» **Try it**
Pull out of the data below the stretch of lines bounded by the one containing "purple vase [460,247,530,374] -> none" and the one containing "blue bell [744,398,845,553]", both bounds included, unchanged.

_ _ _ _ _

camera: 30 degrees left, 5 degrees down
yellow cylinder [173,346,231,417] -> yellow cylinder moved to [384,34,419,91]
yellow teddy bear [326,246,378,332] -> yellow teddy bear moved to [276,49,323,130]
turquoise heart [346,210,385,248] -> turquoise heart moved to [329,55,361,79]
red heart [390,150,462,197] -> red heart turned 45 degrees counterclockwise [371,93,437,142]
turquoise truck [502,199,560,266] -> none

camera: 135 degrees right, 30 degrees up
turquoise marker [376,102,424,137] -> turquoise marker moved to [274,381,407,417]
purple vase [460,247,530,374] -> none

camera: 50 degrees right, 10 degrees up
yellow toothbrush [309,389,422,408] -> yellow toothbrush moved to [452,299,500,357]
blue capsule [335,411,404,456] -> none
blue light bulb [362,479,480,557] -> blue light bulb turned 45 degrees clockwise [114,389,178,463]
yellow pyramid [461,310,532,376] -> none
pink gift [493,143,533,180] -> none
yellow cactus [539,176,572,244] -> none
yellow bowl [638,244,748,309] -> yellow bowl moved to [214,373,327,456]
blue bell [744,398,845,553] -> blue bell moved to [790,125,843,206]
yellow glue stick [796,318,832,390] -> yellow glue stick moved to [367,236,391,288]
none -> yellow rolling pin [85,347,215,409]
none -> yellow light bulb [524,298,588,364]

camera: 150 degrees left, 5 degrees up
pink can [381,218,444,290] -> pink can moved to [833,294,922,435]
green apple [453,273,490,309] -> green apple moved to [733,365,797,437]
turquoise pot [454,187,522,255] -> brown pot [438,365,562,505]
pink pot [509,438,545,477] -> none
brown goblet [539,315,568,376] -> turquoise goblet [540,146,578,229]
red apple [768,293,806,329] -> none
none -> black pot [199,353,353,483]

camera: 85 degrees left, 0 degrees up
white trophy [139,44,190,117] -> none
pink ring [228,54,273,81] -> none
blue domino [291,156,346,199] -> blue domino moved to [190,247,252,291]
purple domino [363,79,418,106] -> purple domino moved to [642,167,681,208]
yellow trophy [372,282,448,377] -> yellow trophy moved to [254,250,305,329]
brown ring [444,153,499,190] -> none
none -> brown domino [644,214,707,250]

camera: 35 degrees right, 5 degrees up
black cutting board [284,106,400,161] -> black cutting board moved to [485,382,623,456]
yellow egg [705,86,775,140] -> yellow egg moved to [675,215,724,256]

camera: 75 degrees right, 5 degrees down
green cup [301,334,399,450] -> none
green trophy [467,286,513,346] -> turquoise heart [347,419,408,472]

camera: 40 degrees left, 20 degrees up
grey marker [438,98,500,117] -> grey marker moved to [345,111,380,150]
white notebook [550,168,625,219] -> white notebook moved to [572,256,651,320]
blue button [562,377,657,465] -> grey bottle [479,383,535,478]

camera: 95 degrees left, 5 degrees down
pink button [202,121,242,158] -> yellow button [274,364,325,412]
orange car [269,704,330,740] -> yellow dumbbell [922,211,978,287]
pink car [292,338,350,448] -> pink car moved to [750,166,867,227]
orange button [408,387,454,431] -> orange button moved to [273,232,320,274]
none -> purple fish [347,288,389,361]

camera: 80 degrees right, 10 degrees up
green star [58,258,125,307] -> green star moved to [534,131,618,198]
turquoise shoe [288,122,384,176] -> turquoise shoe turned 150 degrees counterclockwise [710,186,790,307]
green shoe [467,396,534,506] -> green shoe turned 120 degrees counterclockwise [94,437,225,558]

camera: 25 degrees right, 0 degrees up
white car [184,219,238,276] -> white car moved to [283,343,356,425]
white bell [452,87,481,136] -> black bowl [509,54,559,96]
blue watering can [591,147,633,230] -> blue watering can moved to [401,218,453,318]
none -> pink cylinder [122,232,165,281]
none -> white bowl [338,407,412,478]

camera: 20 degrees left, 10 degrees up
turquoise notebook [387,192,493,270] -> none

_ _ _ _ _

» **The completed task**
purple vase [460,247,530,374] -> none

camera: 50 degrees right, 10 degrees up
yellow toothbrush [309,389,422,408] -> yellow toothbrush moved to [452,299,500,357]
blue capsule [335,411,404,456] -> none
blue light bulb [362,479,480,557] -> blue light bulb turned 45 degrees clockwise [114,389,178,463]
yellow pyramid [461,310,532,376] -> none
pink gift [493,143,533,180] -> none
yellow cactus [539,176,572,244] -> none
yellow bowl [638,244,748,309] -> yellow bowl moved to [214,373,327,456]
blue bell [744,398,845,553] -> blue bell moved to [790,125,843,206]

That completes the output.